• _Data to examine_
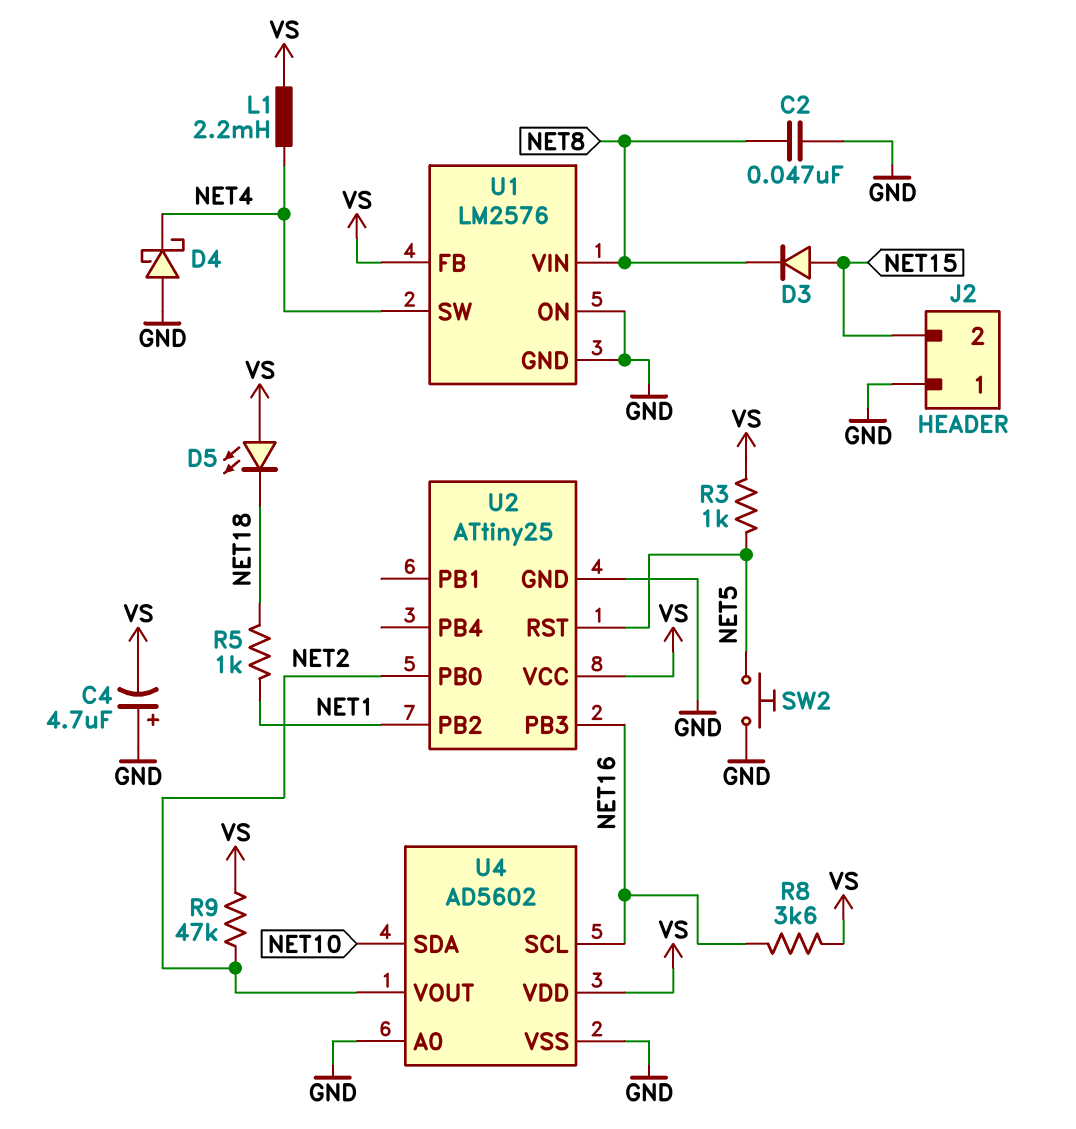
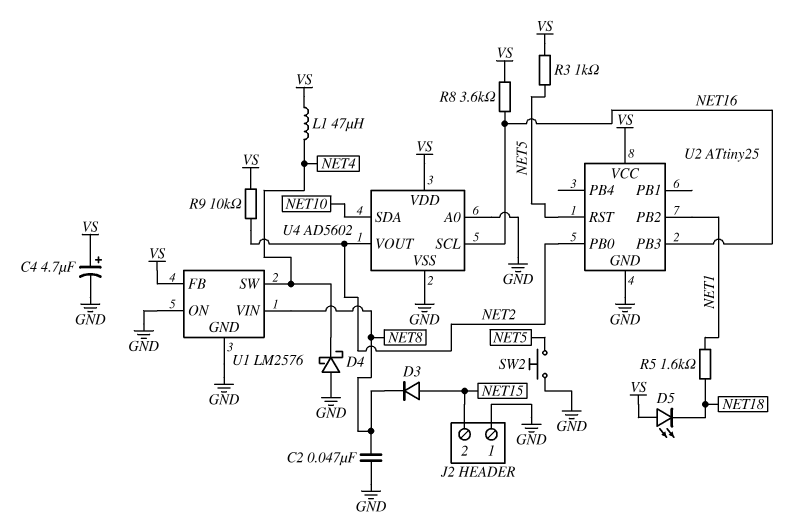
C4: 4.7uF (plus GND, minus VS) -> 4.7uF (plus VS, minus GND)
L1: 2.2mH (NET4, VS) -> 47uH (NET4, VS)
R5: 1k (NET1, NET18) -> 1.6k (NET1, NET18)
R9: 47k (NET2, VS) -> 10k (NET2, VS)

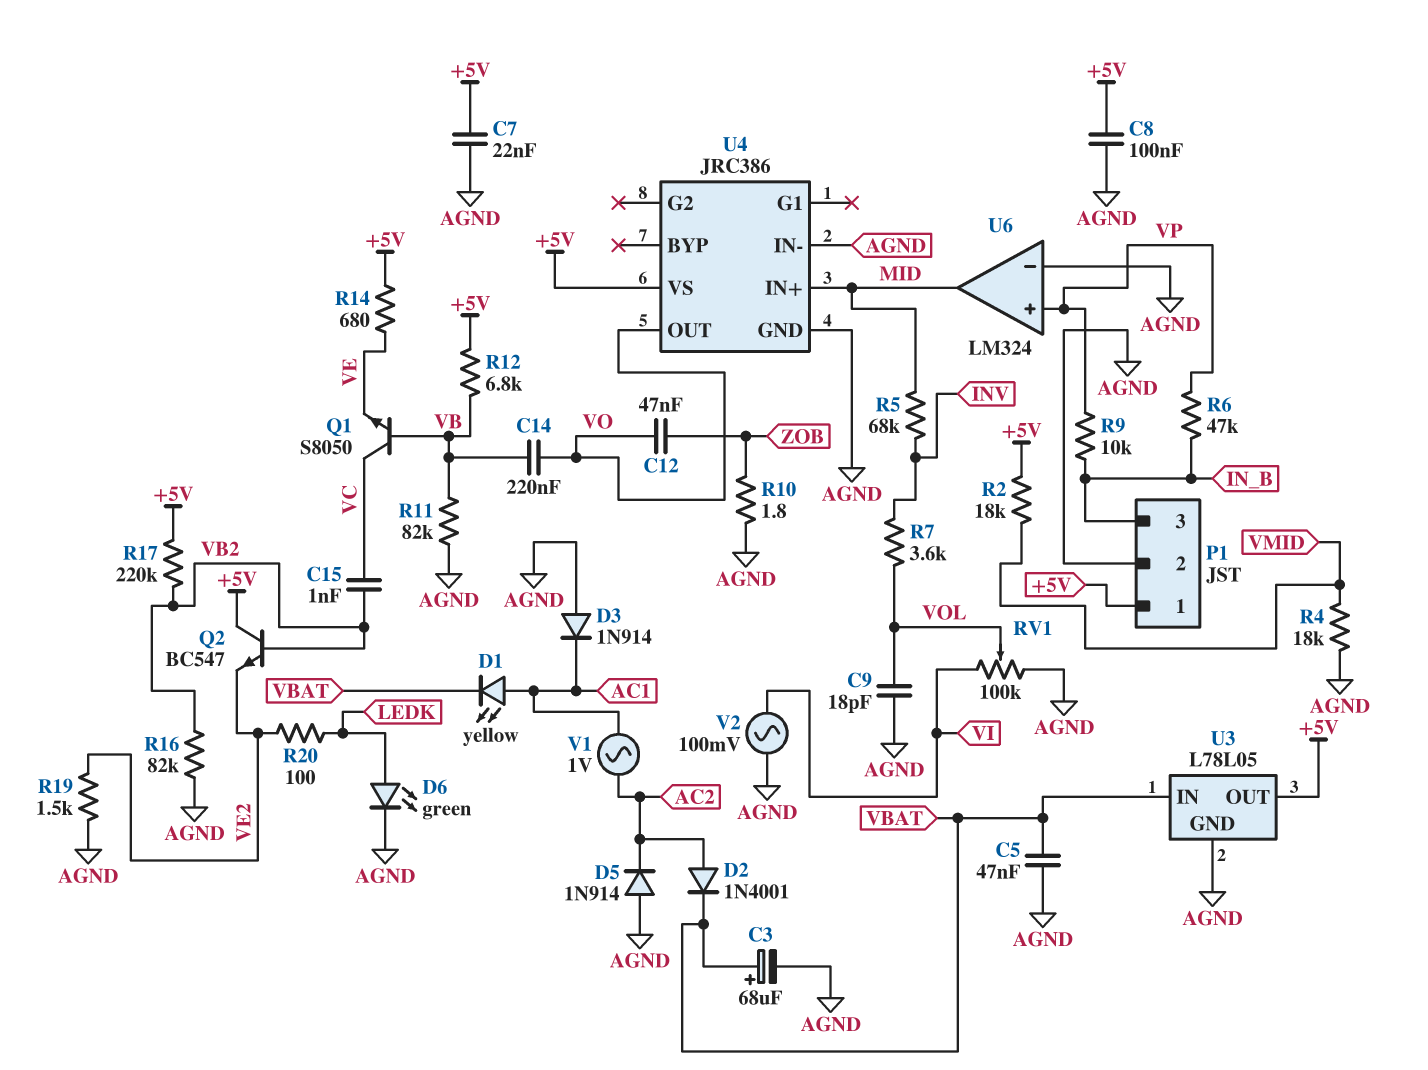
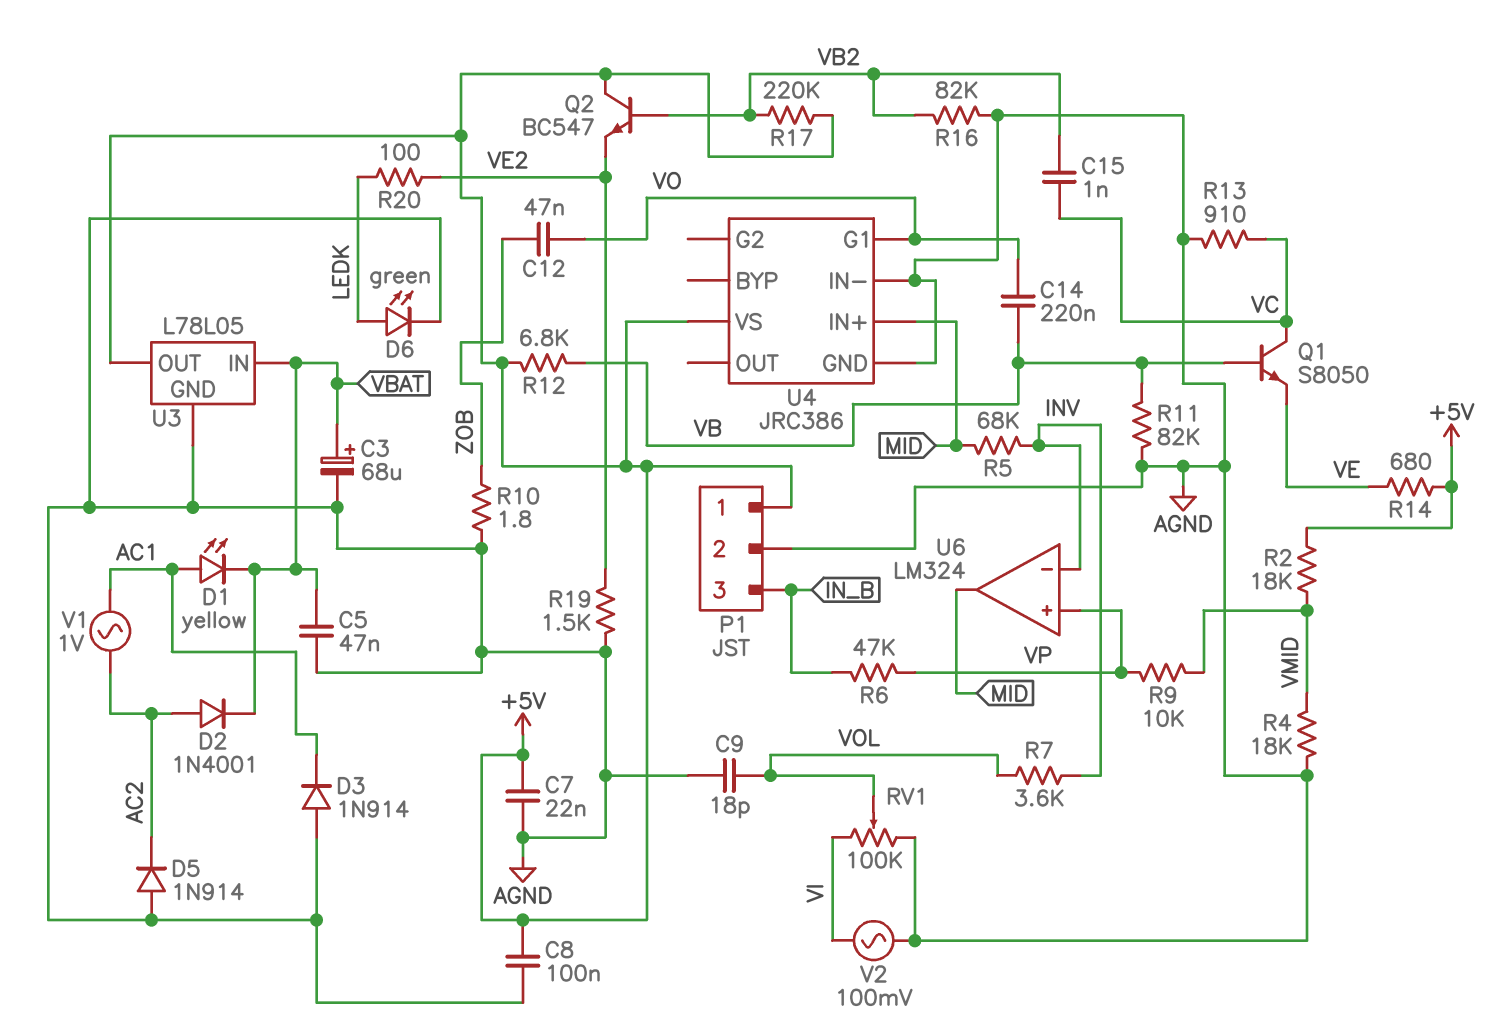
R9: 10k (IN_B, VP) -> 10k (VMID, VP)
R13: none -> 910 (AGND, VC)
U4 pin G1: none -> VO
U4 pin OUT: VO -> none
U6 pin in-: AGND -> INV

• _What the task asks_
Could you set down exactly the lines from the one containing "U4 pin G1: none -> VO" through the last line of the records above, both included?

• _Exercise solution_
U4 pin G1: none -> VO
U4 pin OUT: VO -> none
U6 pin in-: AGND -> INV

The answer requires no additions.